*** Excerpted records Section Begins ***

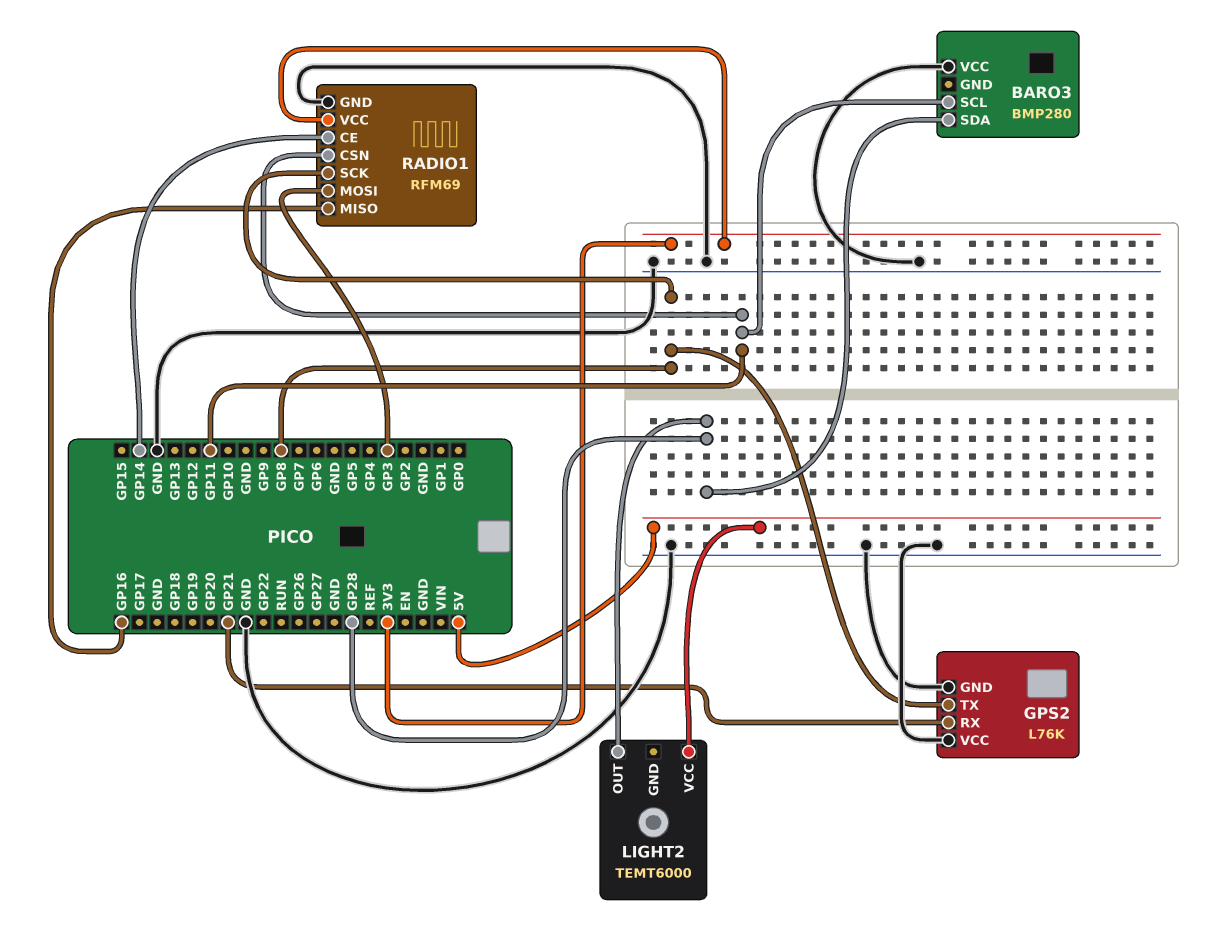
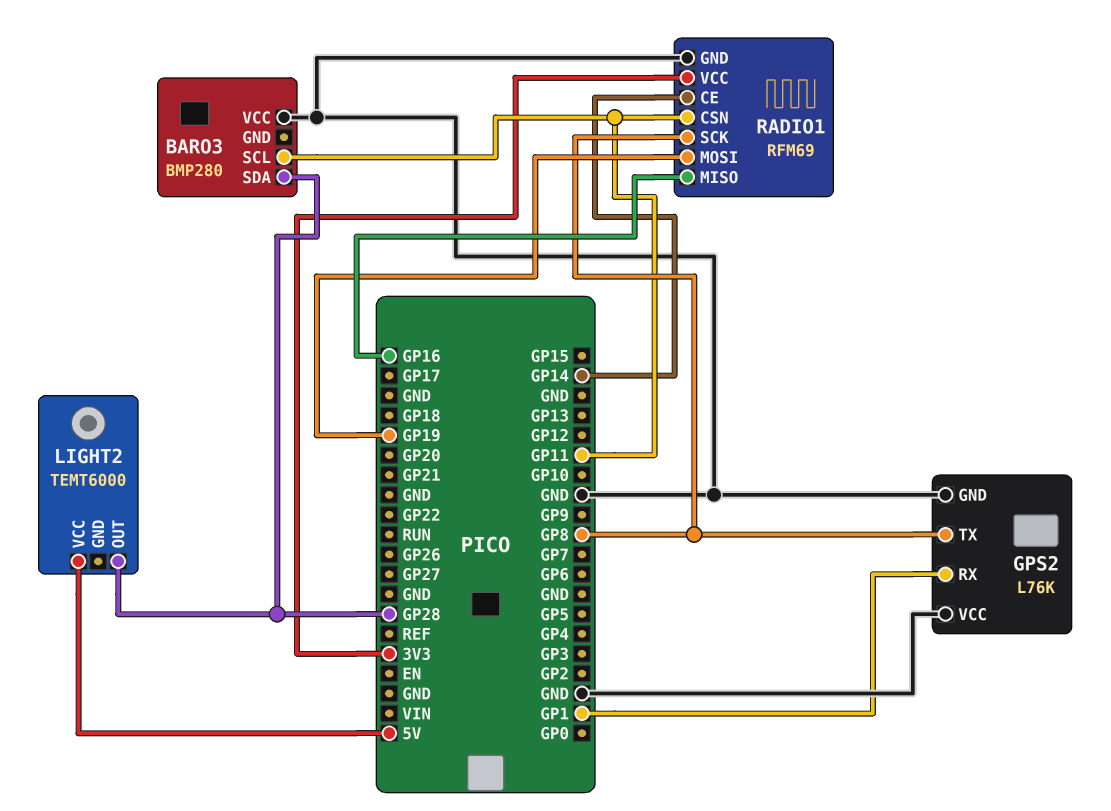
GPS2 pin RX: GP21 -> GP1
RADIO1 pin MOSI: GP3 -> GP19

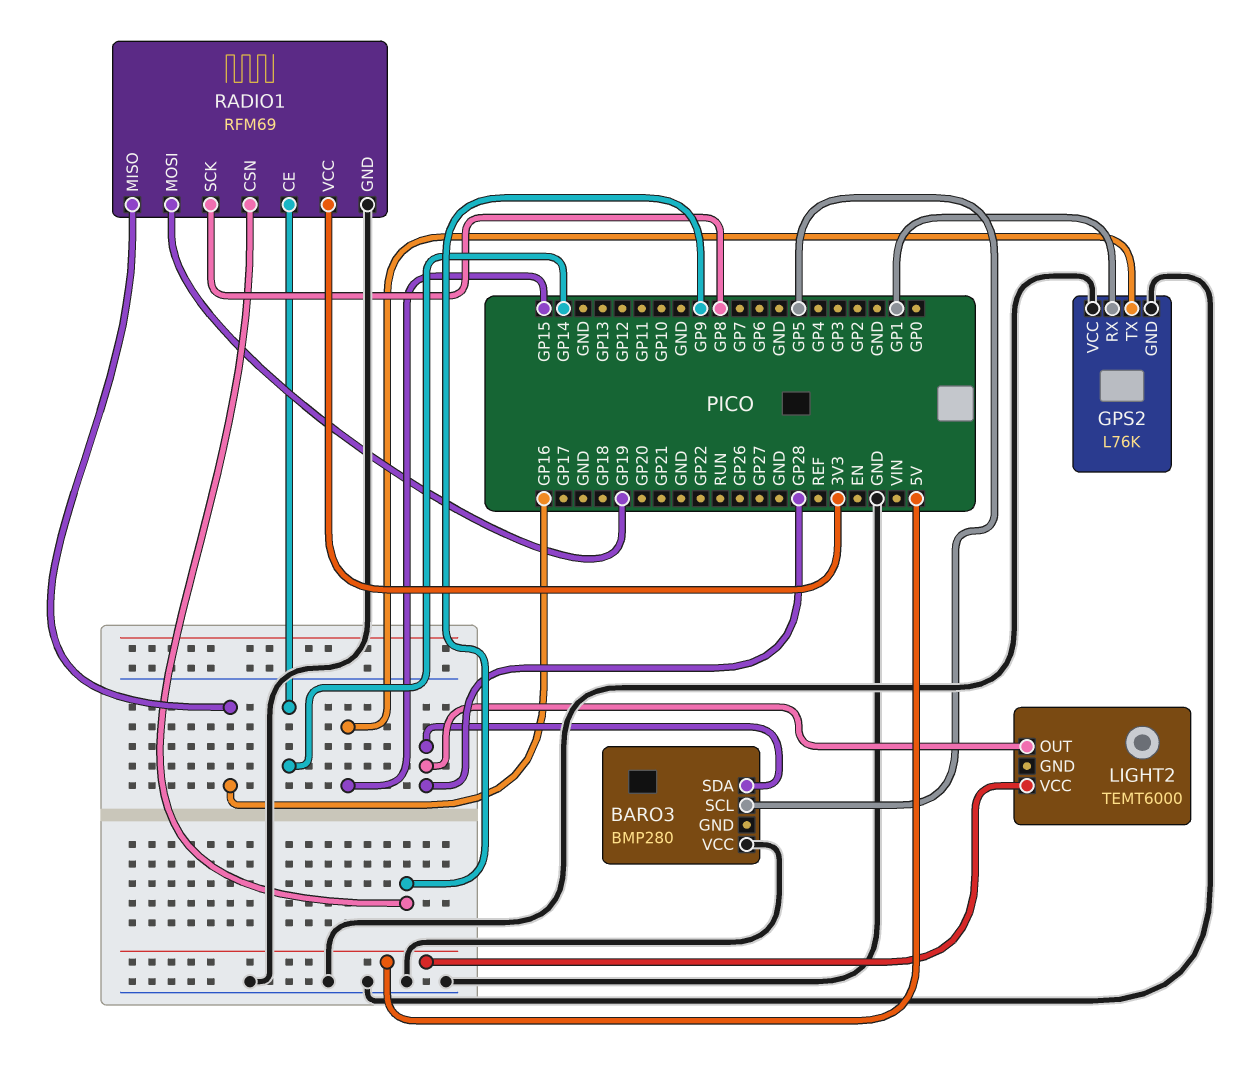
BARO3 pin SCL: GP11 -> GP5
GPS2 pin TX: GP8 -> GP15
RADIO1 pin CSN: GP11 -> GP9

*** Excerpted records Section Ends ***

Problem description
Could the listing above be transcribed exactly, with the pictures left out?

Result of this task
GPS2 pin RX: GP21 -> GP1
RADIO1 pin MOSI: GP3 -> GP19

BARO3 pin SCL: GP11 -> GP5
GPS2 pin TX: GP8 -> GP15
RADIO1 pin CSN: GP11 -> GP9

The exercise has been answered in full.